__What you are asked to do__.
Print, in exact form, the lines below from the one containing "op=appeared; now=ORANGE CAN;" through the one containing "op=appeared; now=GREEN ROLLING", and omit all others.

__Supplied material__.
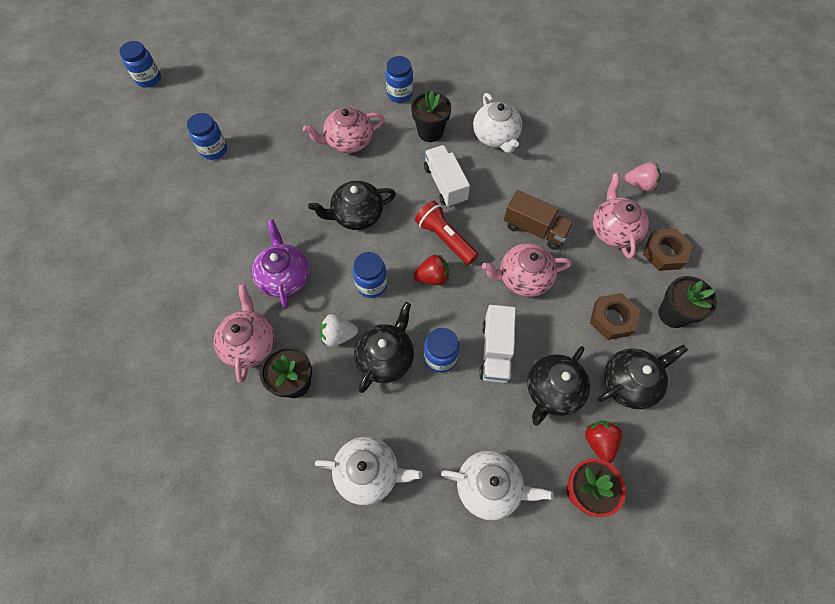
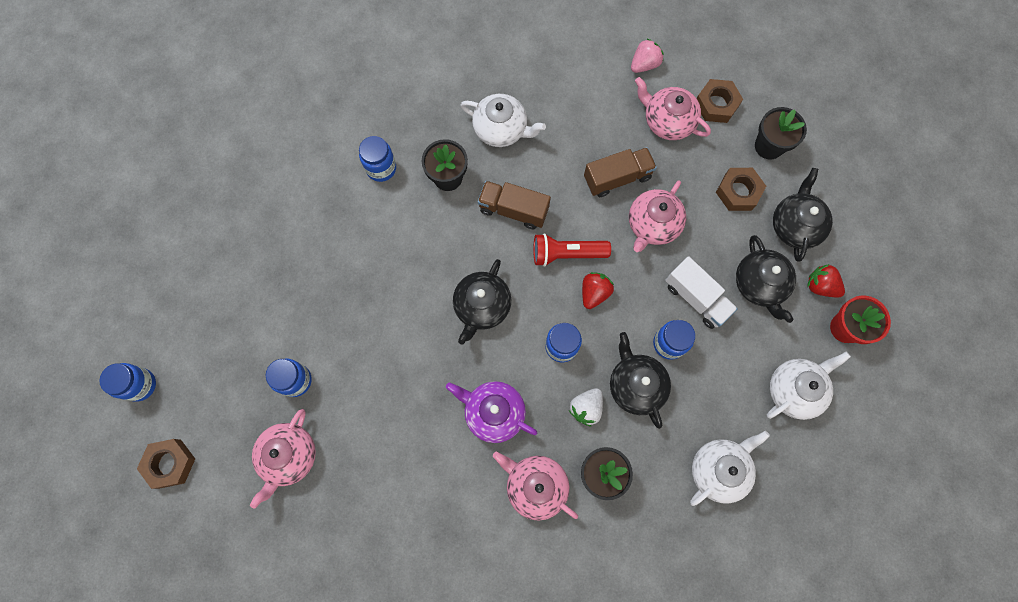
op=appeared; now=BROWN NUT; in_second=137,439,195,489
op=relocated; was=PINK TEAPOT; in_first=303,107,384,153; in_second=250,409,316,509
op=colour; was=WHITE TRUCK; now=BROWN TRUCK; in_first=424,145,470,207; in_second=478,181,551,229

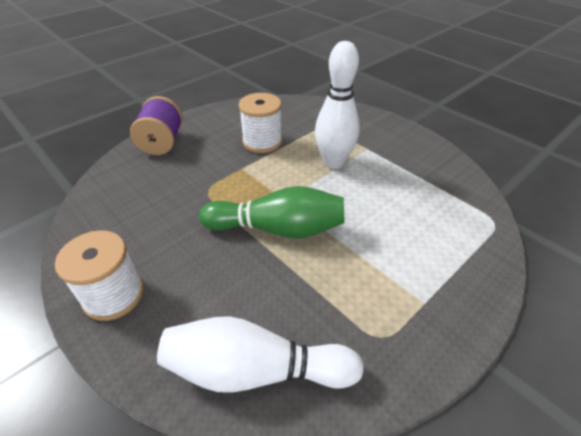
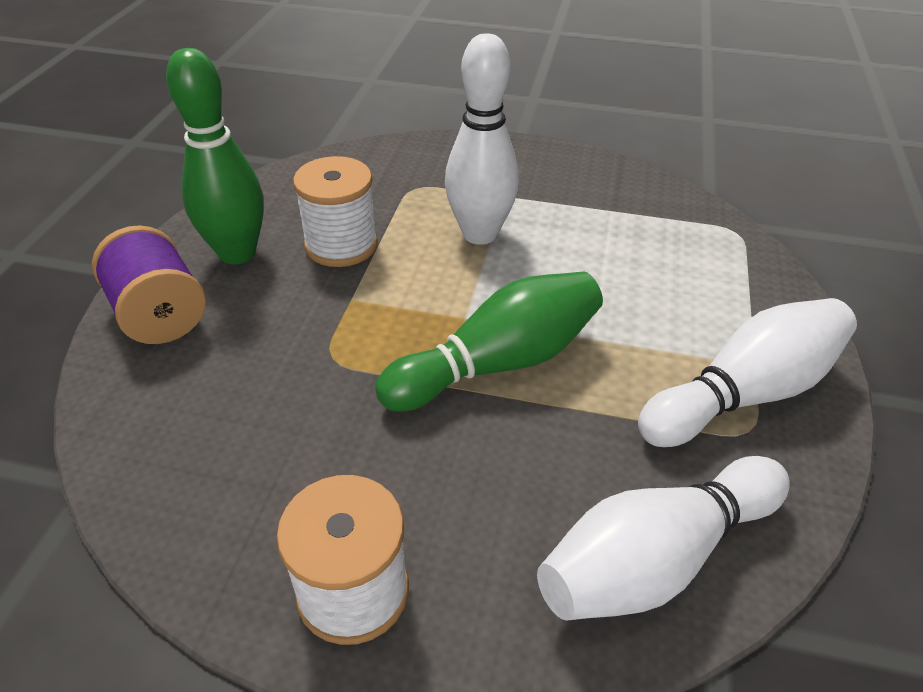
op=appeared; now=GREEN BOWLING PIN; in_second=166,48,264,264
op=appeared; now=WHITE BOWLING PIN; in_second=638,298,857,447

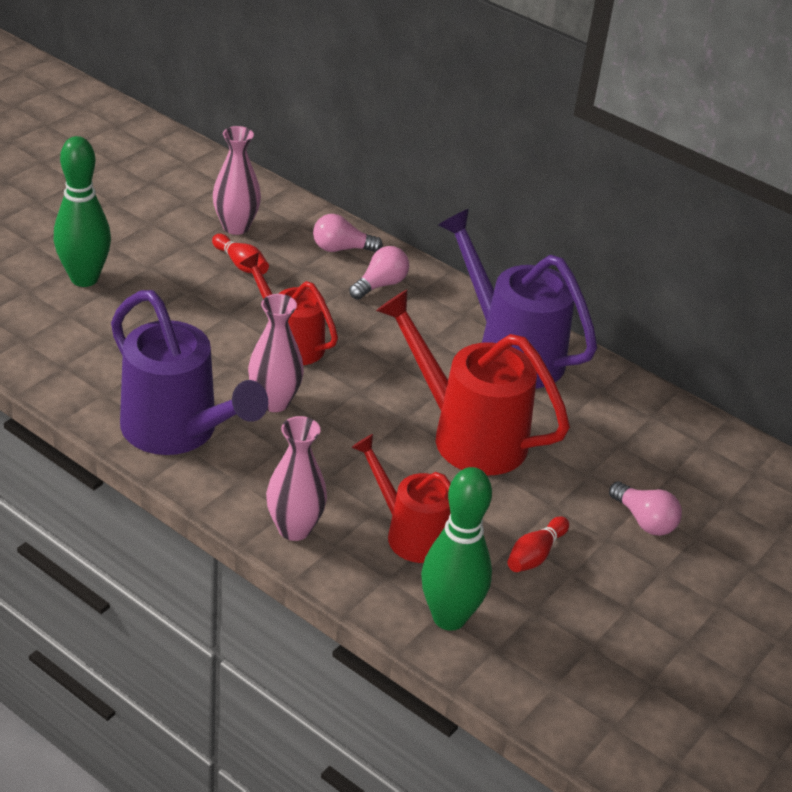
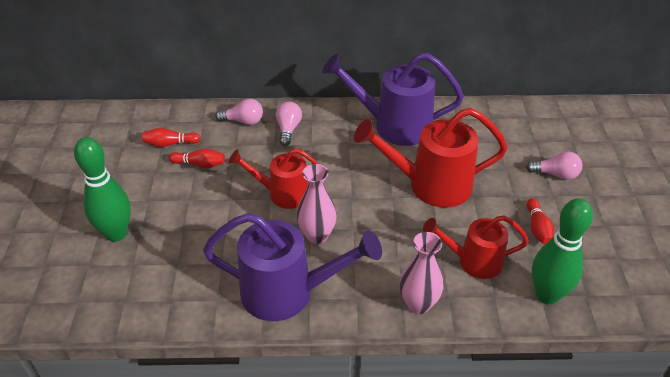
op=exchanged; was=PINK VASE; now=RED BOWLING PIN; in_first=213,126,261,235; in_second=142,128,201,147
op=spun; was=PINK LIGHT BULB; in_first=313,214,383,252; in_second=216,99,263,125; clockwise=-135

---

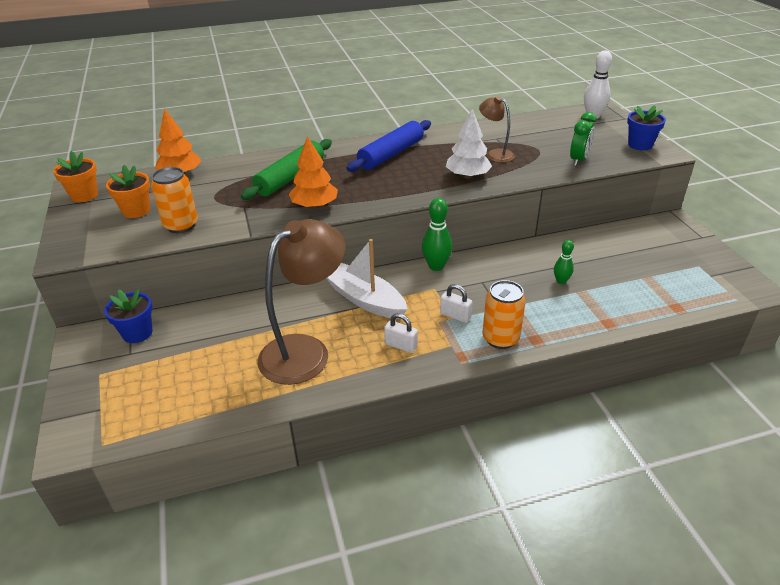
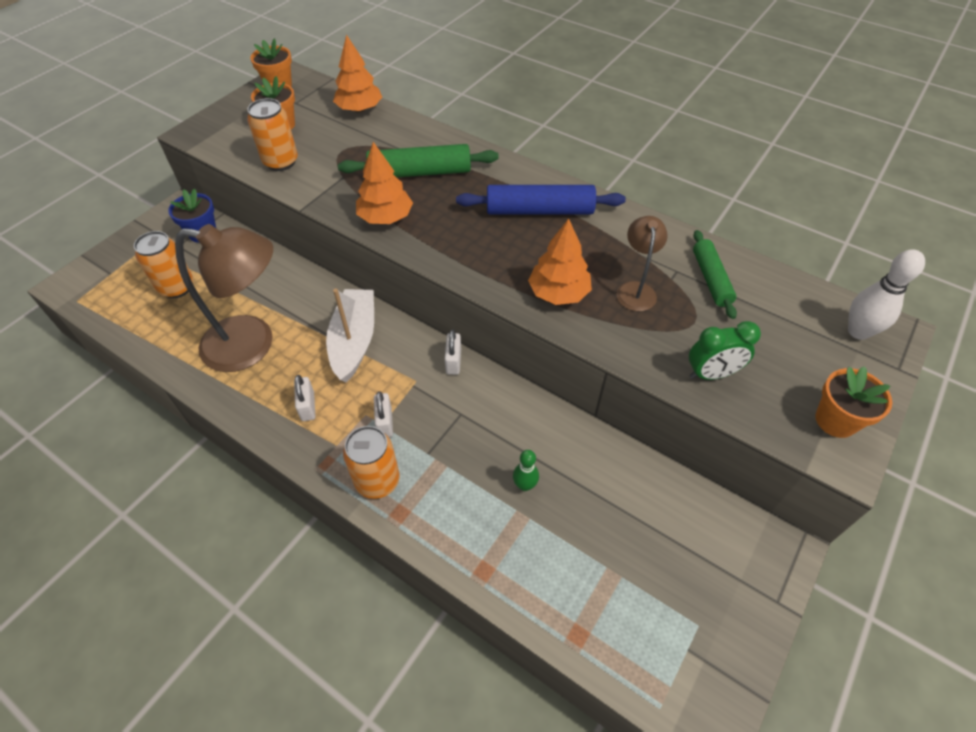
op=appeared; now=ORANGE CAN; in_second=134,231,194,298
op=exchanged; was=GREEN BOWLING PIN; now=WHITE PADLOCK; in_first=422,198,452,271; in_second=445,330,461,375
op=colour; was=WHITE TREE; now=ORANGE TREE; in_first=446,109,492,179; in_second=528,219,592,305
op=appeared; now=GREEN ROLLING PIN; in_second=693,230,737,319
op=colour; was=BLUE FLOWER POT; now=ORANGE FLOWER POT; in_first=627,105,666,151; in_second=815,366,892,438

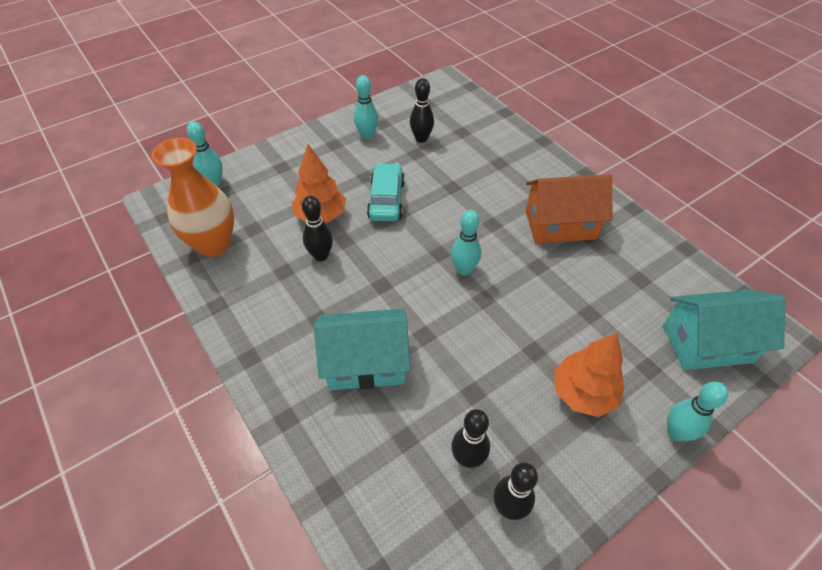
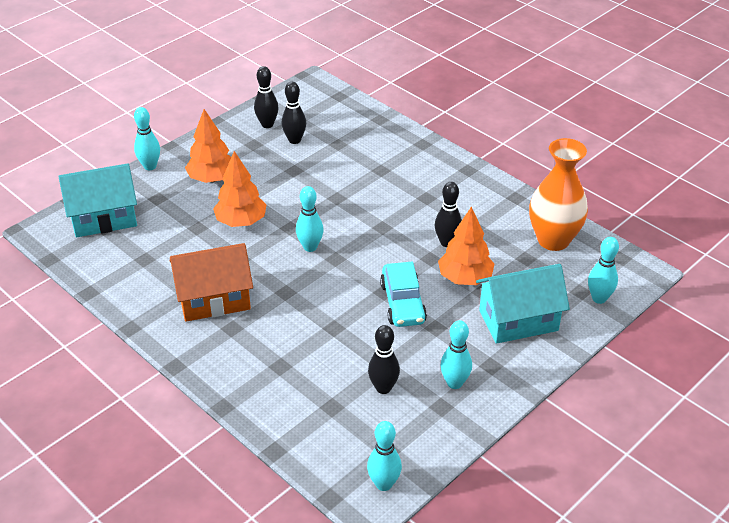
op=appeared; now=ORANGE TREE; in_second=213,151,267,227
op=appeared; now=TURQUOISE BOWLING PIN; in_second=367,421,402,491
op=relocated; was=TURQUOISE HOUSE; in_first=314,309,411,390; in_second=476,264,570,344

* * *

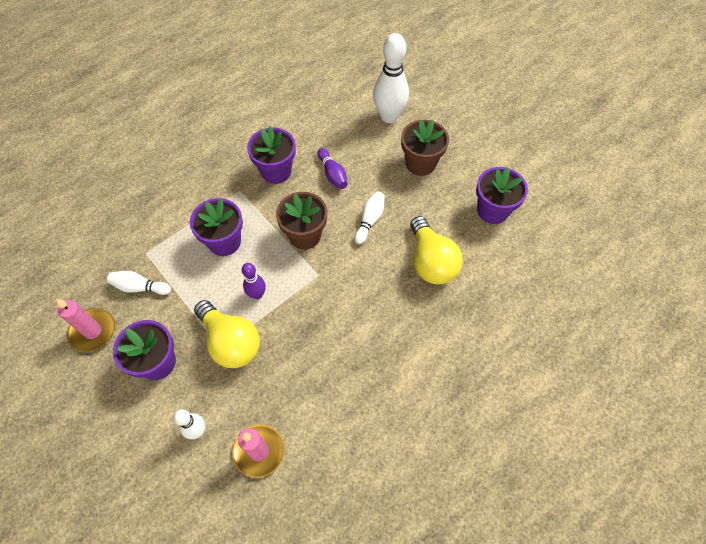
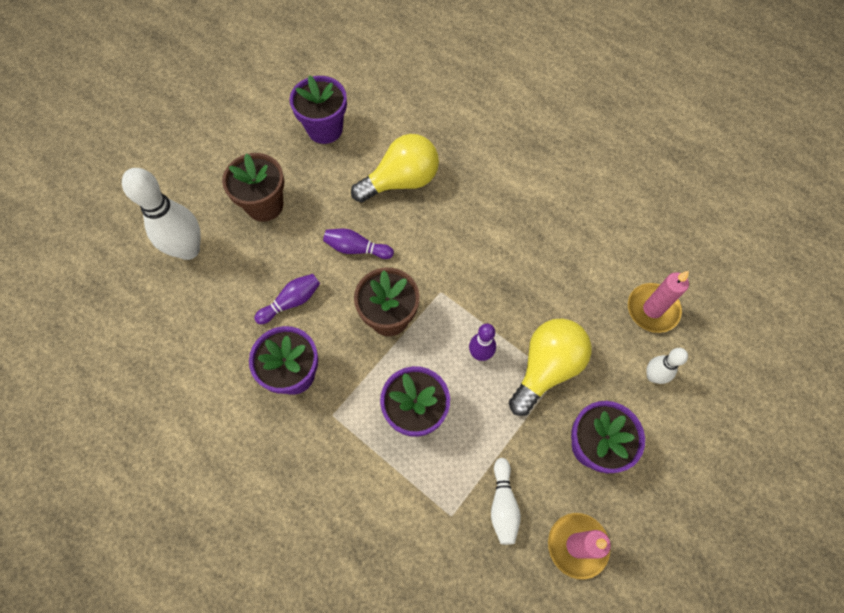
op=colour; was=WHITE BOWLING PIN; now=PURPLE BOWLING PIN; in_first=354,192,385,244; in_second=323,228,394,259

__Solution to the exercise__.
op=appeared; now=ORANGE CAN; in_second=134,231,194,298
op=exchanged; was=GREEN BOWLING PIN; now=WHITE PADLOCK; in_first=422,198,452,271; in_second=445,330,461,375
op=colour; was=WHITE TREE; now=ORANGE TREE; in_first=446,109,492,179; in_second=528,219,592,305
op=appeared; now=GREEN ROLLING PIN; in_second=693,230,737,319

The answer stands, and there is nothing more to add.